Problem requirements: Print the records exactly as given.

========================================================================

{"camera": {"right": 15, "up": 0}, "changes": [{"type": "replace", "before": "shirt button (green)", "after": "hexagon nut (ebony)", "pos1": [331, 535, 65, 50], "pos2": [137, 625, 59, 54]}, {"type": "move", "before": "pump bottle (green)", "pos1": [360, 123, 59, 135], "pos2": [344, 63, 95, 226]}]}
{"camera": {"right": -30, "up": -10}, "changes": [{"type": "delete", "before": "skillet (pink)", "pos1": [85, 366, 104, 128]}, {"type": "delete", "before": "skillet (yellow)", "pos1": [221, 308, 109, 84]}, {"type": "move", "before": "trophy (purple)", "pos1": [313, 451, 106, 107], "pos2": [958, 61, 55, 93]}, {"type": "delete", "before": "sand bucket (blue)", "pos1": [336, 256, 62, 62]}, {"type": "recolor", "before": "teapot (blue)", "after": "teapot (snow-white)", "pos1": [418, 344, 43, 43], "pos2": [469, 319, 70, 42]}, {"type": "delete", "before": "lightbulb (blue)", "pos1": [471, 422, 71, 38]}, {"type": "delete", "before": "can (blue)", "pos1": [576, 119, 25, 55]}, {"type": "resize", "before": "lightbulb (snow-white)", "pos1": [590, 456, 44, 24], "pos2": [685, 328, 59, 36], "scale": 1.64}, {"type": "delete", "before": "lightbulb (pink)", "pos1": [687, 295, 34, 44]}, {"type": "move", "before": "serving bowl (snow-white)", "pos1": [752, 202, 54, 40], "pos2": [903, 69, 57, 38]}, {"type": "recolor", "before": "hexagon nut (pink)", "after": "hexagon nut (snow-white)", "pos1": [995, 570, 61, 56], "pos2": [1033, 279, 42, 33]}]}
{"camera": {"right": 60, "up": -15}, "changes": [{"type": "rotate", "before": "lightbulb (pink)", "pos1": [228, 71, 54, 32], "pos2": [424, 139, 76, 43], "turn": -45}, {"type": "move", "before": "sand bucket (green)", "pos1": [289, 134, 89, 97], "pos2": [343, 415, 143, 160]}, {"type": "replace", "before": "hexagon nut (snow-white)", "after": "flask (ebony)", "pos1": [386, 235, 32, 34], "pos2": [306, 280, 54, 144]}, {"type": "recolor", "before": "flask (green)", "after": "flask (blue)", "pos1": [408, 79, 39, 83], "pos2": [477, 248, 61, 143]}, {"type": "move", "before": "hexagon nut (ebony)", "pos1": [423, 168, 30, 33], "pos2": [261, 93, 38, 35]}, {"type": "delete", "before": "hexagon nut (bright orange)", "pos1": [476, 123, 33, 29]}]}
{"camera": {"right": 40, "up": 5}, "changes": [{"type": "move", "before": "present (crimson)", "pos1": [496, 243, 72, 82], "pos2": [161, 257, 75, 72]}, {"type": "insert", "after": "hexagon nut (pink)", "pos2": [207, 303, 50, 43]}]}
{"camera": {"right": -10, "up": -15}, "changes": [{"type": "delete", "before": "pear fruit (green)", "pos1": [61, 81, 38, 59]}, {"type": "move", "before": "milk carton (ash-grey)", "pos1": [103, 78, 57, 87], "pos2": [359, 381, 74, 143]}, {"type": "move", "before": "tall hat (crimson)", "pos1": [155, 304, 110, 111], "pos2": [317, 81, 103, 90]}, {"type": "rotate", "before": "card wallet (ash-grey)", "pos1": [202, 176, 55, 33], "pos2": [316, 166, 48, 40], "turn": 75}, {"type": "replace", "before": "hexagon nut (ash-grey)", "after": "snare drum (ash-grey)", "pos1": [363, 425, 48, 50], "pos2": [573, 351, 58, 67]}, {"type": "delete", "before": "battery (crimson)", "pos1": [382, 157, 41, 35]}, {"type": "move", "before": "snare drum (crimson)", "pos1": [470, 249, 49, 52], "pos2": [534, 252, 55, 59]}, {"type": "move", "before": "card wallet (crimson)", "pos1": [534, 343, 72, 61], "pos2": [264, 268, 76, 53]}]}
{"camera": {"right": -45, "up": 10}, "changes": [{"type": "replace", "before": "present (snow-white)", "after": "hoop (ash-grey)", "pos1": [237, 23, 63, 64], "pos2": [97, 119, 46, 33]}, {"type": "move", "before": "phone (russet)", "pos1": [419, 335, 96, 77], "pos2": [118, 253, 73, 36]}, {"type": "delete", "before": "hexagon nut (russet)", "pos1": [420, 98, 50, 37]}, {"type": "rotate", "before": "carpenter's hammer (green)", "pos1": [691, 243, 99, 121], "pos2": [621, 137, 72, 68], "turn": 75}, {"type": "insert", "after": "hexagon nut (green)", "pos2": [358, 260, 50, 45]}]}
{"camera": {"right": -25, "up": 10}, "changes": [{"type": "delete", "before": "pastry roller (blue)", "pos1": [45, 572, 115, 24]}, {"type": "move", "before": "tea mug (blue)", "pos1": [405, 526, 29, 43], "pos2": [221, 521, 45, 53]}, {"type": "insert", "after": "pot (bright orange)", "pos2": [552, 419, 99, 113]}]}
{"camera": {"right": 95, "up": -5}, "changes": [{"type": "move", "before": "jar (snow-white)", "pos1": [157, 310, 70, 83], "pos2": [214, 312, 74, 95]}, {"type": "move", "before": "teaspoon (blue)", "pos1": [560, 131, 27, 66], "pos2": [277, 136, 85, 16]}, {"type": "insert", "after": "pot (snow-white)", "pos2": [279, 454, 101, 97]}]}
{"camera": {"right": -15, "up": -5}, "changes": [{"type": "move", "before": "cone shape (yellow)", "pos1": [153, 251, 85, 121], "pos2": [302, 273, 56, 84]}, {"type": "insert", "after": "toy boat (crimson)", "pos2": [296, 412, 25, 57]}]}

========================================================================

Solution to this task:
{"camera": {"right": 15, "up": 0}, "changes": [{"type": "replace", "before": "shirt button (green)", "after": "hexagon nut (ebony)", "pos1": [331, 535, 65, 50], "pos2": [137, 625, 59, 54]}, {"type": "move", "before": "pump bottle (green)", "pos1": [360, 123, 59, 135], "pos2": [344, 63, 95, 226]}]}
{"camera": {"right": -30, "up": -10}, "changes": [{"type": "delete", "before": "skillet (pink)", "pos1": [85, 366, 104, 128]}, {"type": "delete", "before": "skillet (yellow)", "pos1": [221, 308, 109, 84]}, {"type": "move", "before": "trophy (purple)", "pos1": [313, 451, 106, 107], "pos2": [958, 61, 55, 93]}, {"type": "delete", "before": "sand bucket (blue)", "pos1": [336, 256, 62, 62]}, {"type": "recolor", "before": "teapot (blue)", "after": "teapot (snow-white)", "pos1": [418, 344, 43, 43], "pos2": [469, 319, 70, 42]}, {"type": "delete", "before": "lightbulb (blue)", "pos1": [471, 422, 71, 38]}, {"type": "delete", "before": "can (blue)", "pos1": [576, 119, 25, 55]}, {"type": "resize", "before": "lightbulb (snow-white)", "pos1": [590, 456, 44, 24], "pos2": [685, 328, 59, 36], "scale": 1.64}, {"type": "delete", "before": "lightbulb (pink)", "pos1": [687, 295, 34, 44]}, {"type": "move", "before": "serving bowl (snow-white)", "pos1": [752, 202, 54, 40], "pos2": [903, 69, 57, 38]}, {"type": "recolor", "before": "hexagon nut (pink)", "after": "hexagon nut (snow-white)", "pos1": [995, 570, 61, 56], "pos2": [1033, 279, 42, 33]}]}
{"camera": {"right": 60, "up": -15}, "changes": [{"type": "rotate", "before": "lightbulb (pink)", "pos1": [228, 71, 54, 32], "pos2": [424, 139, 76, 43], "turn": -45}, {"type": "move", "before": "sand bucket (green)", "pos1": [289, 134, 89, 97], "pos2": [343, 415, 143, 160]}, {"type": "replace", "before": "hexagon nut (snow-white)", "after": "flask (ebony)", "pos1": [386, 235, 32, 34], "pos2": [306, 280, 54, 144]}, {"type": "recolor", "before": "flask (green)", "after": "flask (blue)", "pos1": [408, 79, 39, 83], "pos2": [477, 248, 61, 143]}, {"type": "move", "before": "hexagon nut (ebony)", "pos1": [423, 168, 30, 33], "pos2": [261, 93, 38, 35]}, {"type": "delete", "before": "hexagon nut (bright orange)", "pos1": [476, 123, 33, 29]}]}
{"camera": {"right": 40, "up": 5}, "changes": [{"type": "move", "before": "present (crimson)", "pos1": [496, 243, 72, 82], "pos2": [161, 257, 75, 72]}, {"type": "insert", "after": "hexagon nut (pink)", "pos2": [207, 303, 50, 43]}]}
{"camera": {"right": -10, "up": -15}, "changes": [{"type": "delete", "before": "pear fruit (green)", "pos1": [61, 81, 38, 59]}, {"type": "move", "before": "milk carton (ash-grey)", "pos1": [103, 78, 57, 87], "pos2": [359, 381, 74, 143]}, {"type": "move", "before": "tall hat (crimson)", "pos1": [155, 304, 110, 111], "pos2": [317, 81, 103, 90]}, {"type": "rotate", "before": "card wallet (ash-grey)", "pos1": [202, 176, 55, 33], "pos2": [316, 166, 48, 40], "turn": 75}, {"type": "replace", "before": "hexagon nut (ash-grey)", "after": "snare drum (ash-grey)", "pos1": [363, 425, 48, 50], "pos2": [573, 351, 58, 67]}, {"type": "delete", "before": "battery (crimson)", "pos1": [382, 157, 41, 35]}, {"type": "move", "before": "snare drum (crimson)", "pos1": [470, 249, 49, 52], "pos2": [534, 252, 55, 59]}, {"type": "move", "before": "card wallet (crimson)", "pos1": [534, 343, 72, 61], "pos2": [264, 268, 76, 53]}]}
{"camera": {"right": -45, "up": 10}, "changes": [{"type": "replace", "before": "present (snow-white)", "after": "hoop (ash-grey)", "pos1": [237, 23, 63, 64], "pos2": [97, 119, 46, 33]}, {"type": "move", "before": "phone (russet)", "pos1": [419, 335, 96, 77], "pos2": [118, 253, 73, 36]}, {"type": "delete", "before": "hexagon nut (russet)", "pos1": [420, 98, 50, 37]}, {"type": "rotate", "before": "carpenter's hammer (green)", "pos1": [691, 243, 99, 121], "pos2": [621, 137, 72, 68], "turn": 75}, {"type": "insert", "after": "hexagon nut (green)", "pos2": [358, 260, 50, 45]}]}
{"camera": {"right": -25, "up": 10}, "changes": [{"type": "delete", "before": "pastry roller (blue)", "pos1": [45, 572, 115, 24]}, {"type": "move", "before": "tea mug (blue)", "pos1": [405, 526, 29, 43], "pos2": [221, 521, 45, 53]}, {"type": "insert", "after": "pot (bright orange)", "pos2": [552, 419, 99, 113]}]}
{"camera": {"right": 95, "up": -5}, "changes": [{"type": "move", "before": "jar (snow-white)", "pos1": [157, 310, 70, 83], "pos2": [214, 312, 74, 95]}, {"type": "move", "before": "teaspoon (blue)", "pos1": [560, 131, 27, 66], "pos2": [277, 136, 85, 16]}, {"type": "insert", "after": "pot (snow-white)", "pos2": [279, 454, 101, 97]}]}
{"camera": {"right": -15, "up": -5}, "changes": [{"type": "move", "before": "cone shape (yellow)", "pos1": [153, 251, 85, 121], "pos2": [302, 273, 56, 84]}, {"type": "insert", "after": "toy boat (crimson)", "pos2": [296, 412, 25, 57]}]}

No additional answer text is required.